[[ SUPPLIED INFORMATION open ]]

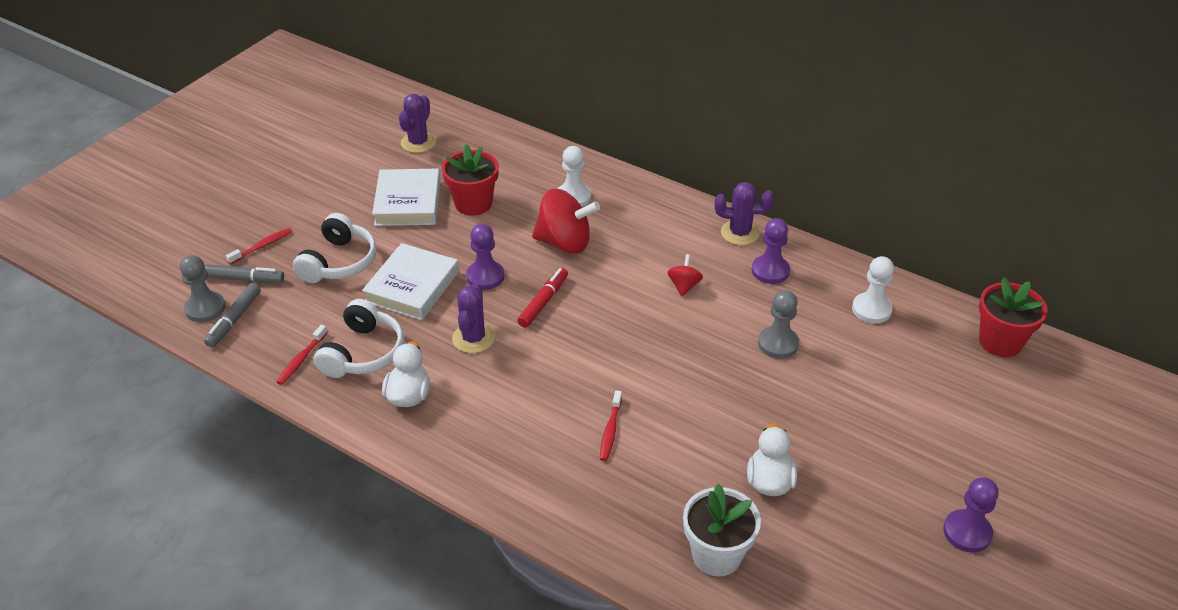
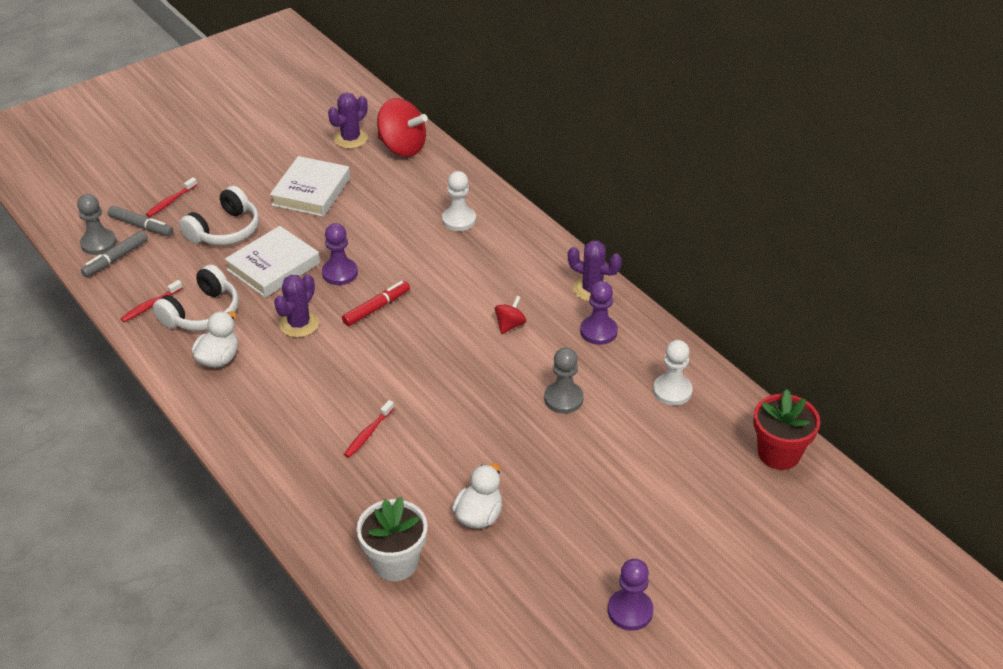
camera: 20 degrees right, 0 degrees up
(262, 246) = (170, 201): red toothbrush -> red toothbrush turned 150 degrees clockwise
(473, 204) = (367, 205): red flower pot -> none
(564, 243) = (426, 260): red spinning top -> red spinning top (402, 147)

[[ SUPPLIED INFORMATION closed ]]

→ **EXERCISE DESCRIPTION**
Give back the material exactly as written, images excluded.

→ **ANSWER AREA**
camera: 20 degrees right, 0 degrees up
(262, 246) = (170, 201): red toothbrush -> red toothbrush turned 150 degrees clockwise
(473, 204) = (367, 205): red flower pot -> none
(564, 243) = (426, 260): red spinning top -> red spinning top (402, 147)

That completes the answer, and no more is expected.